> _TASK DESCRIPTION_
Lines before the one containing "none -> cyan 1x2 plate [252,696,308,745]" are excluded; reproduce that line and all lines after it in the entries below, exactly.

> _DATASET RECORDS_
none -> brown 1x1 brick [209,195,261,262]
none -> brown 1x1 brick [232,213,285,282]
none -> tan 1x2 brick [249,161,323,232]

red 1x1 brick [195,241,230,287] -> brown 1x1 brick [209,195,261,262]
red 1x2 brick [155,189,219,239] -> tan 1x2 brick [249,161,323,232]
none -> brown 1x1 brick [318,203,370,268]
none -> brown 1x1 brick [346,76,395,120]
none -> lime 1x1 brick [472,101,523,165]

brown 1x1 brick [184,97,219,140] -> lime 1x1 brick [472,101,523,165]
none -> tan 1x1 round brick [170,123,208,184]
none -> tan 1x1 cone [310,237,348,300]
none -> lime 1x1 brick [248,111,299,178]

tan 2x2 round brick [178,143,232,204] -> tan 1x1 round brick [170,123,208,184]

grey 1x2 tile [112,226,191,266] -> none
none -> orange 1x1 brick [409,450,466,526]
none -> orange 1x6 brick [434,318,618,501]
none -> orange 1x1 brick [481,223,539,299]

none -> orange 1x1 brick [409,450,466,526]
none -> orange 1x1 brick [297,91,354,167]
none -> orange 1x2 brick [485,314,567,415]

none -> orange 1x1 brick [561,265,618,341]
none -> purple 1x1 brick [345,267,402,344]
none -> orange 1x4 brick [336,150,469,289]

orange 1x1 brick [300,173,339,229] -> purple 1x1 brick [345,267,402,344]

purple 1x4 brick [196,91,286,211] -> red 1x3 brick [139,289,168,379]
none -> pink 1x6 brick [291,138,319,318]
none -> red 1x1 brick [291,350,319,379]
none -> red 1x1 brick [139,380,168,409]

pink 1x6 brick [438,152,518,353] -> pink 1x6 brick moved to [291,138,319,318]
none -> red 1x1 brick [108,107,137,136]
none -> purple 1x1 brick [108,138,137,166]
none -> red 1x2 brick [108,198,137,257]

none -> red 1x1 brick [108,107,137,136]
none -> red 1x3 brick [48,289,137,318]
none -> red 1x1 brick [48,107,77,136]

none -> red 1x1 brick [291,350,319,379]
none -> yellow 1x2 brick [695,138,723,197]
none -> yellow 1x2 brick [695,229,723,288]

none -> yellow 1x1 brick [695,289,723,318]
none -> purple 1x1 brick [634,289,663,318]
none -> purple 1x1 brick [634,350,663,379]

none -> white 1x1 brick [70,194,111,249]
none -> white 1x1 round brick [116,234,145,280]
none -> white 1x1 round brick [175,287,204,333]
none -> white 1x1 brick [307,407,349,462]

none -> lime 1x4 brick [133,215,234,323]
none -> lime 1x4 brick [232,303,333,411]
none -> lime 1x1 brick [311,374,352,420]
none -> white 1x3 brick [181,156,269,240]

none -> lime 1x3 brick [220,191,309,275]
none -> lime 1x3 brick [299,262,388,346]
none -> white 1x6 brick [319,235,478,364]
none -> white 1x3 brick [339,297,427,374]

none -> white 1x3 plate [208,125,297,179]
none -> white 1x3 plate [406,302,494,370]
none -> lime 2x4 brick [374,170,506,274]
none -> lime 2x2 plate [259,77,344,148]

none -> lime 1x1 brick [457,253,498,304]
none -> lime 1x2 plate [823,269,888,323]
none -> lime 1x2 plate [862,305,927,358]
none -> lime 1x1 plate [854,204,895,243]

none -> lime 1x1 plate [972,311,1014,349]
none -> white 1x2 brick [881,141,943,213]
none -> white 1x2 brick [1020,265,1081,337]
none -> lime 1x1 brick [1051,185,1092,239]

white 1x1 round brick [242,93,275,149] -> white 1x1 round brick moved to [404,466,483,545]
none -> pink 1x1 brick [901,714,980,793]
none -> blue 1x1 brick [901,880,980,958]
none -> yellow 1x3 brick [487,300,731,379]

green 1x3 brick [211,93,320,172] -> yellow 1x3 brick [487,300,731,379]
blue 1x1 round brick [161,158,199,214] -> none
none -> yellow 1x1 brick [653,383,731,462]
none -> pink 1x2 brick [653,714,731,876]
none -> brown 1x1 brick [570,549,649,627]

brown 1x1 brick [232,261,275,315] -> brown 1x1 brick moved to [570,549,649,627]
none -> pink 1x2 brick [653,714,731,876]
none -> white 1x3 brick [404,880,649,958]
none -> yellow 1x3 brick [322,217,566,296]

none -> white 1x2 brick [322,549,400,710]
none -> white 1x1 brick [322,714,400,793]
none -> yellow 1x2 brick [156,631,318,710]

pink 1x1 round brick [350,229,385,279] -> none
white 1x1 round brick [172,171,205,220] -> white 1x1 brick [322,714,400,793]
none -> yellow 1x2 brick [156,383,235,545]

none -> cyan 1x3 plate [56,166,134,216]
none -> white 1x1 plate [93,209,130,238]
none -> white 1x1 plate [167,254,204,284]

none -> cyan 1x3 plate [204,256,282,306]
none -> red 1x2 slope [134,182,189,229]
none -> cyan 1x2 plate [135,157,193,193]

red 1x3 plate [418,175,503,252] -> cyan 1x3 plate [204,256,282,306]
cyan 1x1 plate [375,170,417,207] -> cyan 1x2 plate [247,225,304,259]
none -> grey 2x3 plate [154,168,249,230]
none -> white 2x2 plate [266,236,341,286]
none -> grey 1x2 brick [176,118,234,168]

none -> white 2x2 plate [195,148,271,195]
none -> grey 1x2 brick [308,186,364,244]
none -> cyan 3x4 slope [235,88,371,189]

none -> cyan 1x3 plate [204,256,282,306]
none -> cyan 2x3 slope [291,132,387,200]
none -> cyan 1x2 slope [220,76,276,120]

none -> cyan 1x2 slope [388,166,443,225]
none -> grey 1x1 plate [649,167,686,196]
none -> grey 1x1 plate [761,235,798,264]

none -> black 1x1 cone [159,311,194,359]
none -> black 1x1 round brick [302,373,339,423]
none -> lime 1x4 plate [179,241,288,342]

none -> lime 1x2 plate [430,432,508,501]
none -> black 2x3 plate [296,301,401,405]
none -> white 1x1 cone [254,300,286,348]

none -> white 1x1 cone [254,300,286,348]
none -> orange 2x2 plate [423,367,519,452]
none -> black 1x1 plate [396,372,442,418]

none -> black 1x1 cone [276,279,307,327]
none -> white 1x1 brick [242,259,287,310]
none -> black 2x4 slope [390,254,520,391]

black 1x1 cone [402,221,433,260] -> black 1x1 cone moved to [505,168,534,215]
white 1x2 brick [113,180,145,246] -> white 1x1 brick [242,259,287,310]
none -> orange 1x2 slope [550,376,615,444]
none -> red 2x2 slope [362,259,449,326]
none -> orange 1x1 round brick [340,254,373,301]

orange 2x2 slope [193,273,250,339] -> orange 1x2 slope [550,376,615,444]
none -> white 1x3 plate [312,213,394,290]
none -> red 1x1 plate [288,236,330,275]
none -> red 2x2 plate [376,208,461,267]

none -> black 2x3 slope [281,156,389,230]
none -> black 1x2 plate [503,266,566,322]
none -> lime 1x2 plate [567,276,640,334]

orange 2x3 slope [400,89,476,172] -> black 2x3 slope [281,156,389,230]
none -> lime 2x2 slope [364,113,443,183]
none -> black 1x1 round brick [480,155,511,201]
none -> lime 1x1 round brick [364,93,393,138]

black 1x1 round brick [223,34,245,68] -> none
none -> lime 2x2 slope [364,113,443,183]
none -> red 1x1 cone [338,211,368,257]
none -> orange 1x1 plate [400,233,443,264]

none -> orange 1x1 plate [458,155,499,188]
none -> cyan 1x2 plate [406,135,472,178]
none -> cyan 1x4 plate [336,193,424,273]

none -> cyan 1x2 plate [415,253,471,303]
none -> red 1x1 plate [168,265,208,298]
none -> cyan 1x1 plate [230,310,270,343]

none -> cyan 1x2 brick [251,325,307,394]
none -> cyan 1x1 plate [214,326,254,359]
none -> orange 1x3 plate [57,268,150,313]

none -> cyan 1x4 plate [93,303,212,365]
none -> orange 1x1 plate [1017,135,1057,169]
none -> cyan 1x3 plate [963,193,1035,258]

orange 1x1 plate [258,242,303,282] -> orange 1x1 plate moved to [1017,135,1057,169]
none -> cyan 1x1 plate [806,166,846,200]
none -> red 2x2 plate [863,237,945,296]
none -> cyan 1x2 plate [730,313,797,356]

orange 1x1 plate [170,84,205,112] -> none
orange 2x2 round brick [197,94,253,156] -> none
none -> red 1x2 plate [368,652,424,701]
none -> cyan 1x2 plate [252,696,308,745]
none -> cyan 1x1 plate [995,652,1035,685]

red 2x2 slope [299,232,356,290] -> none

> _WRITTEN SOLUTION_
none -> cyan 1x2 plate [252,696,308,745]
none -> cyan 1x1 plate [995,652,1035,685]

red 2x2 slope [299,232,356,290] -> none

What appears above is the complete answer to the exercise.